EXERCISE INSTRUCTIONS ->
The response must consist of the lines below from the one with "(642, 501) = (590, 461): none" through the one with "(273, 386) = (357, 437): brown", exactly as they appear and with both ends kept.

Source data:
____

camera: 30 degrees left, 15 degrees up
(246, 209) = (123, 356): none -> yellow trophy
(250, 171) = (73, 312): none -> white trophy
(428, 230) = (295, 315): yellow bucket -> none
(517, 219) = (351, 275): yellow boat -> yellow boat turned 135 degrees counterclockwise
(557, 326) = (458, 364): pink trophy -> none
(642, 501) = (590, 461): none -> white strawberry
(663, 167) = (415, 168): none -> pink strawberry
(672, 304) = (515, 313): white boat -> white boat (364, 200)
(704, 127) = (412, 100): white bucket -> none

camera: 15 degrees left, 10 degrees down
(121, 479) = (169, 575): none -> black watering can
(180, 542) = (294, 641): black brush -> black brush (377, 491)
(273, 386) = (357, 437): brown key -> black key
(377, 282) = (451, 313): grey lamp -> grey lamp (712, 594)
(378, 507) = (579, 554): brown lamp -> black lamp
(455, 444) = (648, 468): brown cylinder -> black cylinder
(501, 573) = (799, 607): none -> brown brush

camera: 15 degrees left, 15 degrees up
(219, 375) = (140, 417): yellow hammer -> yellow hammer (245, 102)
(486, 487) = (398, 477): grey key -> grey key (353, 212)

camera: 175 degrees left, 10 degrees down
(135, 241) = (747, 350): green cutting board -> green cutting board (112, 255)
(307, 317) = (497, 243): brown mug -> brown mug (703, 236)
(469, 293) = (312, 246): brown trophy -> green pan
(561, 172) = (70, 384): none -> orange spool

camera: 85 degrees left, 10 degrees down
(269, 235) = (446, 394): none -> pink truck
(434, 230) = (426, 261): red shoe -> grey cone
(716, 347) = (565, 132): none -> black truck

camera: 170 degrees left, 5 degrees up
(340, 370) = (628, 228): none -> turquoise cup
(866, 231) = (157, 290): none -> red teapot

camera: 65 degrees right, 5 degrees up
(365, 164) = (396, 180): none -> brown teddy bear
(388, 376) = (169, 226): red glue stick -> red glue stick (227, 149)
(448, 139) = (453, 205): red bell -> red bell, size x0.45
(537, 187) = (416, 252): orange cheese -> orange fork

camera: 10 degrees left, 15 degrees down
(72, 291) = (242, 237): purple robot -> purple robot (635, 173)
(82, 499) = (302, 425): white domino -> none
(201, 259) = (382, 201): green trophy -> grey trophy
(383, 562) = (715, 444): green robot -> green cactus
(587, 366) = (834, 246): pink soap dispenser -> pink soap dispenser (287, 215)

____

OUTPUT OF THE TASK ->
(642, 501) = (590, 461): none -> white strawberry
(663, 167) = (415, 168): none -> pink strawberry
(672, 304) = (515, 313): white boat -> white boat (364, 200)
(704, 127) = (412, 100): white bucket -> none

camera: 15 degrees left, 10 degrees down
(121, 479) = (169, 575): none -> black watering can
(180, 542) = (294, 641): black brush -> black brush (377, 491)
(273, 386) = (357, 437): brown key -> black key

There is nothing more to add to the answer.